§ **Exercise directions**
Lines from the beginning of the data through the line containing "CN1 pin 2: VI -> COM" are to be copied exactly, with no other line included.
Study material Block Start
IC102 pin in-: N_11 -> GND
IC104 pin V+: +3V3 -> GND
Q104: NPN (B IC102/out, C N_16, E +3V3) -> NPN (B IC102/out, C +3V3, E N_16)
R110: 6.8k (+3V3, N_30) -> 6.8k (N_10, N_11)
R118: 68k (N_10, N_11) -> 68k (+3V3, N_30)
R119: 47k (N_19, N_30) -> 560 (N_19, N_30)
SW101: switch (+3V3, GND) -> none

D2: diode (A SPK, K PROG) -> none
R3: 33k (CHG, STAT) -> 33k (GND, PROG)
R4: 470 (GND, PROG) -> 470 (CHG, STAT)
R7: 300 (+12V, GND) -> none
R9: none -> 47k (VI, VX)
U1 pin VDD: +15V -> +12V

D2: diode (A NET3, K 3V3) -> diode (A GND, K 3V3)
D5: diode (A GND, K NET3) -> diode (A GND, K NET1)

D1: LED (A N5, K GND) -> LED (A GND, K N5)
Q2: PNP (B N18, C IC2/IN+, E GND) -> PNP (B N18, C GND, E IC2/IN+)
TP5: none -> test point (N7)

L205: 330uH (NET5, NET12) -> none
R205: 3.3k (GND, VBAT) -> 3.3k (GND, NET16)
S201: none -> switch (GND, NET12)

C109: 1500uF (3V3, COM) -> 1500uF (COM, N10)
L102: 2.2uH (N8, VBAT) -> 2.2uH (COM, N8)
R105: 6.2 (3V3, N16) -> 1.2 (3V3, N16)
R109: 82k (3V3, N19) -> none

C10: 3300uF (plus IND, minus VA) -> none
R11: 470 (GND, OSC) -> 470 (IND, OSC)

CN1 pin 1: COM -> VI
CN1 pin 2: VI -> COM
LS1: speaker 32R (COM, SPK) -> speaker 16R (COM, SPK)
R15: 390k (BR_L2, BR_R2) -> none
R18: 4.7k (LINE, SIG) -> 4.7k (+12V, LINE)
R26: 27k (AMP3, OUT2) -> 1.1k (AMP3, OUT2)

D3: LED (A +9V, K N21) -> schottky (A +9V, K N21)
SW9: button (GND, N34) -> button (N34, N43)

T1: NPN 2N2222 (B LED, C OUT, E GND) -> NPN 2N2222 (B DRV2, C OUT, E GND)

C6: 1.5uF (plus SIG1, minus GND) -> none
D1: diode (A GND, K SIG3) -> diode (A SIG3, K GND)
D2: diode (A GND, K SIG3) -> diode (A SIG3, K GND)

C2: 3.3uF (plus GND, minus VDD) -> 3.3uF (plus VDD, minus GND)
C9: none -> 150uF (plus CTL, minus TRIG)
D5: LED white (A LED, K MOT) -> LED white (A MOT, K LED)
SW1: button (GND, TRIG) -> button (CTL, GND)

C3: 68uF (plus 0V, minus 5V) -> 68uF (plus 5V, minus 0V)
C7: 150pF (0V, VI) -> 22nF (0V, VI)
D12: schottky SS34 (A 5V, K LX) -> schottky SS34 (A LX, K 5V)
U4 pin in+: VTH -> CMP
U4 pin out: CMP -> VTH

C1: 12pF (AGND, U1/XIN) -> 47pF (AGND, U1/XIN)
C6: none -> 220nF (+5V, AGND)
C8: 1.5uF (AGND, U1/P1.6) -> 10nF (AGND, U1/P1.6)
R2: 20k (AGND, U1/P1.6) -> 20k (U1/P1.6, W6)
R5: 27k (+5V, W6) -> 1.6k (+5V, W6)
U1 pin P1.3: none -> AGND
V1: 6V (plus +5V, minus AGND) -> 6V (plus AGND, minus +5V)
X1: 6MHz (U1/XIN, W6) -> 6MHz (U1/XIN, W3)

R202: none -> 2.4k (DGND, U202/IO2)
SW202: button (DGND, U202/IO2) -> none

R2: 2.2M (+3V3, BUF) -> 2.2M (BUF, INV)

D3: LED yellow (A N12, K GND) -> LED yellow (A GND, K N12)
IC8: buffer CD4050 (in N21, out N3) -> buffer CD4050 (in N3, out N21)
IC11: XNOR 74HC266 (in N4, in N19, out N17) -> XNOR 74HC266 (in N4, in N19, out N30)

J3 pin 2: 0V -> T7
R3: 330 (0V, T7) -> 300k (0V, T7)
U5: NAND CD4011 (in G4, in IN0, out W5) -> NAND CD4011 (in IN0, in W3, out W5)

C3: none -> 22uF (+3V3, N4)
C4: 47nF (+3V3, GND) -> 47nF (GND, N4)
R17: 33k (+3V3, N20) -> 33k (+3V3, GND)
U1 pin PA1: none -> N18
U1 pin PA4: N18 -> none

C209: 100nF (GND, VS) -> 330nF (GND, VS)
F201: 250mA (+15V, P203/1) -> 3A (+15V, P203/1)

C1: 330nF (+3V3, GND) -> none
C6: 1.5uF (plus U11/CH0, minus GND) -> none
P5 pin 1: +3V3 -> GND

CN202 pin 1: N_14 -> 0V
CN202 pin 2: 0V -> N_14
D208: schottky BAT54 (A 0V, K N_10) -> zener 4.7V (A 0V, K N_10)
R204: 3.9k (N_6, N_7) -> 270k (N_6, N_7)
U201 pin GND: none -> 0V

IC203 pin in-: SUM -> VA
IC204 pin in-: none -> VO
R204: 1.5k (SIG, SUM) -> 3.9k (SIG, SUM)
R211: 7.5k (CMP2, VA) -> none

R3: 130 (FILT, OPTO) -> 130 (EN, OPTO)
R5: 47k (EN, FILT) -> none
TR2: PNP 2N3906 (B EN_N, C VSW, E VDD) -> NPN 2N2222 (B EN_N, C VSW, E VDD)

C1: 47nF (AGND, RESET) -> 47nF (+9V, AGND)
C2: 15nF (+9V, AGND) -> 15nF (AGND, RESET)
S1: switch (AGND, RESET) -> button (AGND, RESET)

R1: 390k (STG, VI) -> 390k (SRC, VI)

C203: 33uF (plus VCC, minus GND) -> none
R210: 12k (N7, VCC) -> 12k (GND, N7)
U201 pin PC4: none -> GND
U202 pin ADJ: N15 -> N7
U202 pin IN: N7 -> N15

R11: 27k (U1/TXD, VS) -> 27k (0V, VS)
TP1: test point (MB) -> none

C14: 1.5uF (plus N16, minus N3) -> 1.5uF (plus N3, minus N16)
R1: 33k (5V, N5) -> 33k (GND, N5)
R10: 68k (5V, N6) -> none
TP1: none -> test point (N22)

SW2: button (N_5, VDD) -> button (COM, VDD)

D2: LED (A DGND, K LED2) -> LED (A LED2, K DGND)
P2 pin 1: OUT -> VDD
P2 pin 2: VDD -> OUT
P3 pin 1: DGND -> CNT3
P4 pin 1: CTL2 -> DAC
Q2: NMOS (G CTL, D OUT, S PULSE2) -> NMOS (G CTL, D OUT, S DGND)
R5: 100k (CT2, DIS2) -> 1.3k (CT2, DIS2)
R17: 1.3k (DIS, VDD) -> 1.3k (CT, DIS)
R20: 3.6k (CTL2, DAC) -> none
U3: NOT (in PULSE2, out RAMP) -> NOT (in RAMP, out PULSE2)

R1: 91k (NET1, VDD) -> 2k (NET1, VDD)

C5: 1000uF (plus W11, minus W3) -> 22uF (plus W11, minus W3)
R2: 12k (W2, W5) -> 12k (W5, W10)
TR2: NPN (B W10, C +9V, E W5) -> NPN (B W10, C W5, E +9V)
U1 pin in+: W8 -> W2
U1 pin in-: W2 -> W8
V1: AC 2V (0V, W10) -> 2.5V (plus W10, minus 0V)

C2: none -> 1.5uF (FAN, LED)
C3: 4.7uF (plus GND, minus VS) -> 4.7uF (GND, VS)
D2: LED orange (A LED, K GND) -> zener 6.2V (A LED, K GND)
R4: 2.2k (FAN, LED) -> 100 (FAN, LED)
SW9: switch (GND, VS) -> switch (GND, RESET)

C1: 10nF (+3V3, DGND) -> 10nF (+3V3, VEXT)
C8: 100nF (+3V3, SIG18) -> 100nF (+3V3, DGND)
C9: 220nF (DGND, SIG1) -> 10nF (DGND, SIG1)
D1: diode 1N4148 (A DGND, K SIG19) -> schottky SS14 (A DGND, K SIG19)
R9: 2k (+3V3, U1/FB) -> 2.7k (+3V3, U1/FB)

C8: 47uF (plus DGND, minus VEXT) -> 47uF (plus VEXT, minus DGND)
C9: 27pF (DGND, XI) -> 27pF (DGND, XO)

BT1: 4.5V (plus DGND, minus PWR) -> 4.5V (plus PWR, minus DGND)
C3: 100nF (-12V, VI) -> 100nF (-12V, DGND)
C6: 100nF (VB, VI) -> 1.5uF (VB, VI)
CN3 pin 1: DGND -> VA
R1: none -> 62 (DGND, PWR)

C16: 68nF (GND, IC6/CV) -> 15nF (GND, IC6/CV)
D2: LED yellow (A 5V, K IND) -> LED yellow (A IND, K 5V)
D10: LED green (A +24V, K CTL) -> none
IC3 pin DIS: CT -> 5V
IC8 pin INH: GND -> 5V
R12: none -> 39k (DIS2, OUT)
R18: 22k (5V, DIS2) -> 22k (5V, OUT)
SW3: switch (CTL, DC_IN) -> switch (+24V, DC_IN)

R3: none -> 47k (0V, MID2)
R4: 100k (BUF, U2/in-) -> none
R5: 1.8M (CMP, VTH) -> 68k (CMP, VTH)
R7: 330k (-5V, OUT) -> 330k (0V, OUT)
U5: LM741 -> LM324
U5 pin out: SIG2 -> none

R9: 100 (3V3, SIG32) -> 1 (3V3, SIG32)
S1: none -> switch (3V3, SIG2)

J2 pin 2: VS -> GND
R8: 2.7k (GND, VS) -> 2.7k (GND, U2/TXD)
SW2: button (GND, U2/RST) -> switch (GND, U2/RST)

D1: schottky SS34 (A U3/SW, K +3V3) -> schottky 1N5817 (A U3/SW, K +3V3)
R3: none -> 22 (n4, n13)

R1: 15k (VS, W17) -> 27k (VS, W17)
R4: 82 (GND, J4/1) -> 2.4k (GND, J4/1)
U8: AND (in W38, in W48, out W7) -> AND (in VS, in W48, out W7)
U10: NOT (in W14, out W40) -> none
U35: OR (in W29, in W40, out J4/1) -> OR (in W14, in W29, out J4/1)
Study material Block End
§ **Your solution**
IC102 pin in-: N_11 -> GND
IC104 pin V+: +3V3 -> GND
Q104: NPN (B IC102/out, C N_16, E +3V3) -> NPN (B IC102/out, C +3V3, E N_16)
R110: 6.8k (+3V3, N_30) -> 6.8k (N_10, N_11)
R118: 68k (N_10, N_11) -> 68k (+3V3, N_30)
R119: 47k (N_19, N_30) -> 560 (N_19, N_30)
SW101: switch (+3V3, GND) -> none

D2: diode (A SPK, K PROG) -> none
R3: 33k (CHG, STAT) -> 33k (GND, PROG)
R4: 470 (GND, PROG) -> 470 (CHG, STAT)
R7: 300 (+12V, GND) -> none
R9: none -> 47k (VI, VX)
U1 pin VDD: +15V -> +12V

D2: diode (A NET3, K 3V3) -> diode (A GND, K 3V3)
D5: diode (A GND, K NET3) -> diode (A GND, K NET1)

D1: LED (A N5, K GND) -> LED (A GND, K N5)
Q2: PNP (B N18, C IC2/IN+, E GND) -> PNP (B N18, C GND, E IC2/IN+)
TP5: none -> test point (N7)

L205: 330uH (NET5, NET12) -> none
R205: 3.3k (GND, VBAT) -> 3.3k (GND, NET16)
S201: none -> switch (GND, NET12)

C109: 1500uF (3V3, COM) -> 1500uF (COM, N10)
L102: 2.2uH (N8, VBAT) -> 2.2uH (COM, N8)
R105: 6.2 (3V3, N16) -> 1.2 (3V3, N16)
R109: 82k (3V3, N19) -> none

C10: 3300uF (plus IND, minus VA) -> none
R11: 470 (GND, OSC) -> 470 (IND, OSC)

CN1 pin 1: COM -> VI
CN1 pin 2: VI -> COM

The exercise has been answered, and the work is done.